Please reproduce every one of the entries below word for word.

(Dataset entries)
Begin
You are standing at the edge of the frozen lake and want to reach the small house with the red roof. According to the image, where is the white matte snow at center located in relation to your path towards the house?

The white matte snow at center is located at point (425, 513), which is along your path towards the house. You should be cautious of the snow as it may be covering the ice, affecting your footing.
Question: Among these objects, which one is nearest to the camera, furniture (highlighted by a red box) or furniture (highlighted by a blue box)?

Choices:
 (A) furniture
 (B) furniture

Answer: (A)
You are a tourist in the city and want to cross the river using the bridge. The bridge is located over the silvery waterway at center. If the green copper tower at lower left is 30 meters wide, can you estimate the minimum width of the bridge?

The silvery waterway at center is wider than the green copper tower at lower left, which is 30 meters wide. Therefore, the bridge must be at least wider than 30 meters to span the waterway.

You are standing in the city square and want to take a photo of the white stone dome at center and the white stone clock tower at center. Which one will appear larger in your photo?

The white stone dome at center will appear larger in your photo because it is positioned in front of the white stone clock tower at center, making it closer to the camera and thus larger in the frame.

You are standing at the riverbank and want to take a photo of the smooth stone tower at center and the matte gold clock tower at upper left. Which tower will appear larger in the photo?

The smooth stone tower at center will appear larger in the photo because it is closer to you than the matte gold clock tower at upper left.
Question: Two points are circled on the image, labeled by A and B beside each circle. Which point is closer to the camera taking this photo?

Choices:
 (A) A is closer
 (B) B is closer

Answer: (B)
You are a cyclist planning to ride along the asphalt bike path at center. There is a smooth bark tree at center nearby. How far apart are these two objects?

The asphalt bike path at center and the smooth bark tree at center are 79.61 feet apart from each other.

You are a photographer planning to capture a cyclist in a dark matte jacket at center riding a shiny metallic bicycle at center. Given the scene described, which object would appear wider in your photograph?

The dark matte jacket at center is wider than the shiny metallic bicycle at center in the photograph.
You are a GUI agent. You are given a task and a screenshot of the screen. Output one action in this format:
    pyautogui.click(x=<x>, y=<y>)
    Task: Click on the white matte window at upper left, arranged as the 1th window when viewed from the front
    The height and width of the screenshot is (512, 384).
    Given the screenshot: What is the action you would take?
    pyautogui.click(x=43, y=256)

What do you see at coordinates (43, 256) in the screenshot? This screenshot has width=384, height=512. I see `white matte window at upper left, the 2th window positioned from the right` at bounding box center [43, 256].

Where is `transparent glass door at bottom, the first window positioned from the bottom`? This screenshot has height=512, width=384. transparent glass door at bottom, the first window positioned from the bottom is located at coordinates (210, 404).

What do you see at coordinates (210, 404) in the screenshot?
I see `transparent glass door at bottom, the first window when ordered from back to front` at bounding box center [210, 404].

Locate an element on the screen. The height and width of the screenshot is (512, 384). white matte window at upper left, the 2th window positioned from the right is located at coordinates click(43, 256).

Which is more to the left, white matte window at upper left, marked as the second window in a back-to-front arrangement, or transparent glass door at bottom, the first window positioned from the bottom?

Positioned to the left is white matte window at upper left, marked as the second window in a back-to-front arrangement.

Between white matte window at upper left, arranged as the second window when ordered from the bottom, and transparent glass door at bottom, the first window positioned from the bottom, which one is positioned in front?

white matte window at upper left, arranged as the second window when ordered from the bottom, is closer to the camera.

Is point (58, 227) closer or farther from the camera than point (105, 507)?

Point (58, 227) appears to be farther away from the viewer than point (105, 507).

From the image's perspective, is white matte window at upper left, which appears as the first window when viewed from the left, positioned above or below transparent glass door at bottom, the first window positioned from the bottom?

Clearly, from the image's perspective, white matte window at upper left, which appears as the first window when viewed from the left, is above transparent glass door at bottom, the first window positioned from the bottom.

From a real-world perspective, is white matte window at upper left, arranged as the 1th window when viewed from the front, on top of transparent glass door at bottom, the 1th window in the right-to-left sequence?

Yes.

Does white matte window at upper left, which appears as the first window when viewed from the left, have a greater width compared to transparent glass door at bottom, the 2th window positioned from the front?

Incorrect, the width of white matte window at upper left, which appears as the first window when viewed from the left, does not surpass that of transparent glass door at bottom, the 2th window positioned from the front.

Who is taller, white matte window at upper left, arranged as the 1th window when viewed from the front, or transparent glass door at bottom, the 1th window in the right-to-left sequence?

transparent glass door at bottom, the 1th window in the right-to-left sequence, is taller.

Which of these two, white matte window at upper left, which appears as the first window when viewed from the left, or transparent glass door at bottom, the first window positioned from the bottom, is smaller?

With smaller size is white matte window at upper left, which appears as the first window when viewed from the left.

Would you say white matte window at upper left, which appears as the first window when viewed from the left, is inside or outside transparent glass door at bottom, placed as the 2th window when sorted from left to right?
End
**SOLUTION FOR THIS PROBLEM**
You are standing at the edge of the frozen lake and want to reach the small house with the red roof. According to the image, where is the white matte snow at center located in relation to your path towards the house?

The white matte snow at center is located at point (425, 513), which is along your path towards the house. You should be cautious of the snow as it may be covering the ice, affecting your footing.
Question: Among these objects, which one is nearest to the camera, furniture (highlighted by a red box) or furniture (highlighted by a blue box)?

Choices:
 (A) furniture
 (B) furniture

Answer: (A)
You are a tourist in the city and want to cross the river using the bridge. The bridge is located over the silvery waterway at center. If the green copper tower at lower left is 30 meters wide, can you estimate the minimum width of the bridge?

The silvery waterway at center is wider than the green copper tower at lower left, which is 30 meters wide. Therefore, the bridge must be at least wider than 30 meters to span the waterway.

You are standing in the city square and want to take a photo of the white stone dome at center and the white stone clock tower at center. Which one will appear larger in your photo?

The white stone dome at center will appear larger in your photo because it is positioned in front of the white stone clock tower at center, making it closer to the camera and thus larger in the frame.

You are standing at the riverbank and want to take a photo of the smooth stone tower at center and the matte gold clock tower at upper left. Which tower will appear larger in the photo?

The smooth stone tower at center will appear larger in the photo because it is closer to you than the matte gold clock tower at upper left.
Question: Two points are circled on the image, labeled by A and B beside each circle. Which point is closer to the camera taking this photo?

Choices:
 (A) A is closer
 (B) B is closer

Answer: (B)
You are a cyclist planning to ride along the asphalt bike path at center. There is a smooth bark tree at center nearby. How far apart are these two objects?

The asphalt bike path at center and the smooth bark tree at center are 79.61 feet apart from each other.

You are a photographer planning to capture a cyclist in a dark matte jacket at center riding a shiny metallic bicycle at center. Given the scene described, which object would appear wider in your photograph?

The dark matte jacket at center is wider than the shiny metallic bicycle at center in the photograph.
You are a GUI agent. You are given a task and a screenshot of the screen. Output one action in this format:
    pyautogui.click(x=<x>, y=<y>)
    Task: Click on the white matte window at upper left, arranged as the 1th window when viewed from the front
    The height and width of the screenshot is (512, 384).
    Given the screenshot: What is the action you would take?
    pyautogui.click(x=43, y=256)

What do you see at coordinates (43, 256) in the screenshot? This screenshot has width=384, height=512. I see `white matte window at upper left, the 2th window positioned from the right` at bounding box center [43, 256].

Where is `transparent glass door at bottom, the first window positioned from the bottom`? This screenshot has height=512, width=384. transparent glass door at bottom, the first window positioned from the bottom is located at coordinates (210, 404).

What do you see at coordinates (210, 404) in the screenshot?
I see `transparent glass door at bottom, the first window when ordered from back to front` at bounding box center [210, 404].

Locate an element on the screen. The height and width of the screenshot is (512, 384). white matte window at upper left, the 2th window positioned from the right is located at coordinates click(43, 256).

Which is more to the left, white matte window at upper left, marked as the second window in a back-to-front arrangement, or transparent glass door at bottom, the first window positioned from the bottom?

Positioned to the left is white matte window at upper left, marked as the second window in a back-to-front arrangement.

Between white matte window at upper left, arranged as the second window when ordered from the bottom, and transparent glass door at bottom, the first window positioned from the bottom, which one is positioned in front?

white matte window at upper left, arranged as the second window when ordered from the bottom, is closer to the camera.

Is point (58, 227) closer or farther from the camera than point (105, 507)?

Point (58, 227) appears to be farther away from the viewer than point (105, 507).

From the image's perspective, is white matte window at upper left, which appears as the first window when viewed from the left, positioned above or below transparent glass door at bottom, the first window positioned from the bottom?

Clearly, from the image's perspective, white matte window at upper left, which appears as the first window when viewed from the left, is above transparent glass door at bottom, the first window positioned from the bottom.

From a real-world perspective, is white matte window at upper left, arranged as the 1th window when viewed from the front, on top of transparent glass door at bottom, the 1th window in the right-to-left sequence?

Yes.

Does white matte window at upper left, which appears as the first window when viewed from the left, have a greater width compared to transparent glass door at bottom, the 2th window positioned from the front?

Incorrect, the width of white matte window at upper left, which appears as the first window when viewed from the left, does not surpass that of transparent glass door at bottom, the 2th window positioned from the front.

Who is taller, white matte window at upper left, arranged as the 1th window when viewed from the front, or transparent glass door at bottom, the 1th window in the right-to-left sequence?

transparent glass door at bottom, the 1th window in the right-to-left sequence, is taller.

Which of these two, white matte window at upper left, which appears as the first window when viewed from the left, or transparent glass door at bottom, the first window positioned from the bottom, is smaller?

With smaller size is white matte window at upper left, which appears as the first window when viewed from the left.

Would you say white matte window at upper left, which appears as the first window when viewed from the left, is inside or outside transparent glass door at bottom, placed as the 2th window when sorted from left to right?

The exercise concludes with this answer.